Exercise ->
Set down only the lines from the one containing "brown rectangle: moved" through the final line of the entries below, exactly as they stand, with no pictures.

Data listing ->
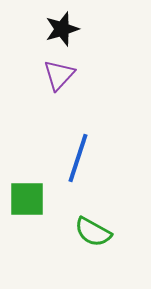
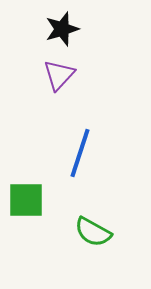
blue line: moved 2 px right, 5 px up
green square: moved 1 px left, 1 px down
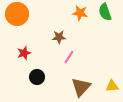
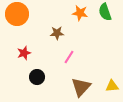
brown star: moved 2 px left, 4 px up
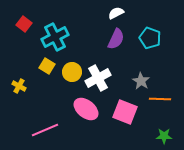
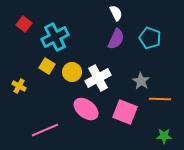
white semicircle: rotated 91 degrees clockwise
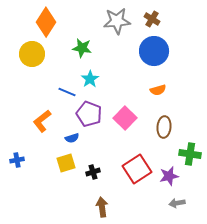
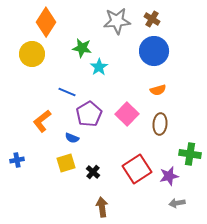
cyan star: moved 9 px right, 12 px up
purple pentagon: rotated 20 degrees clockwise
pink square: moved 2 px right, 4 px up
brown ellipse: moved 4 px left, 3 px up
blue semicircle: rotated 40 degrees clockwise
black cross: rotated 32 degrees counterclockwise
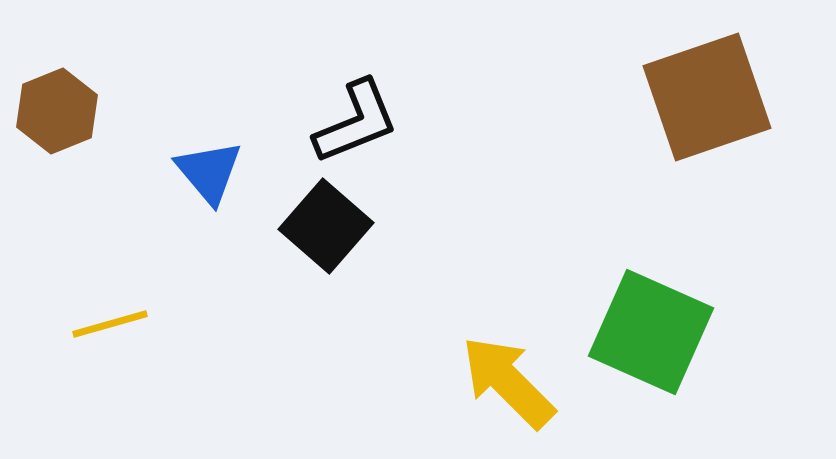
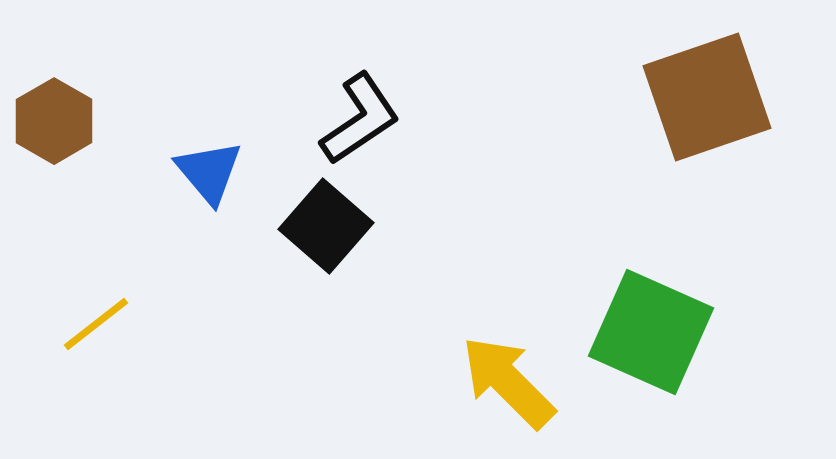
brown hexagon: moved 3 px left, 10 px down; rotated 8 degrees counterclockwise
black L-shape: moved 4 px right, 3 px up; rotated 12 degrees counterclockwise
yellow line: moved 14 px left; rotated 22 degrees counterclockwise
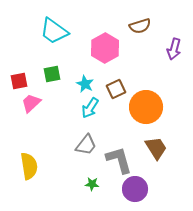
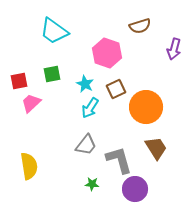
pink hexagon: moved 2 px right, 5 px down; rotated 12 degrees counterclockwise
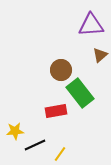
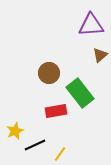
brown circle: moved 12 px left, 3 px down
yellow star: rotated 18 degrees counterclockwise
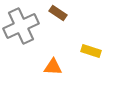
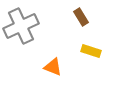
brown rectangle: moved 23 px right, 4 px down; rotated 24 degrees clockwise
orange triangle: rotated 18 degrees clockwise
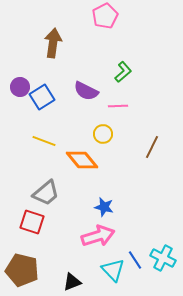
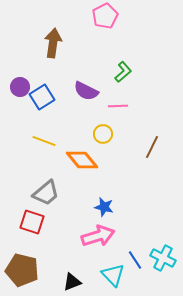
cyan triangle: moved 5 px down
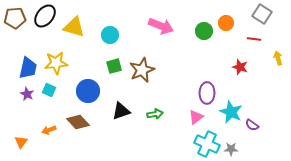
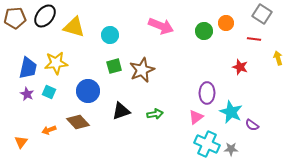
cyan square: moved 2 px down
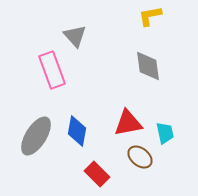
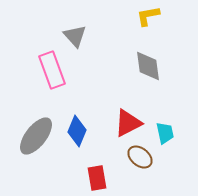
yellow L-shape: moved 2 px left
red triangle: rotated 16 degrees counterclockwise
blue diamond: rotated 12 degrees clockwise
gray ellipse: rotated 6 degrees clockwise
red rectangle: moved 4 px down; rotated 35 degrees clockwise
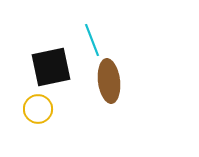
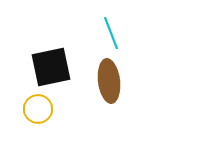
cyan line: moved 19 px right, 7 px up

Expected output ->
brown rectangle: moved 23 px right, 4 px down; rotated 24 degrees clockwise
orange triangle: rotated 18 degrees clockwise
cyan triangle: moved 5 px down
cyan square: moved 2 px down
yellow L-shape: moved 2 px left
red triangle: rotated 16 degrees counterclockwise
blue diamond: rotated 12 degrees clockwise
gray ellipse: rotated 6 degrees clockwise
red rectangle: moved 4 px down; rotated 35 degrees clockwise
cyan line: moved 19 px right, 7 px up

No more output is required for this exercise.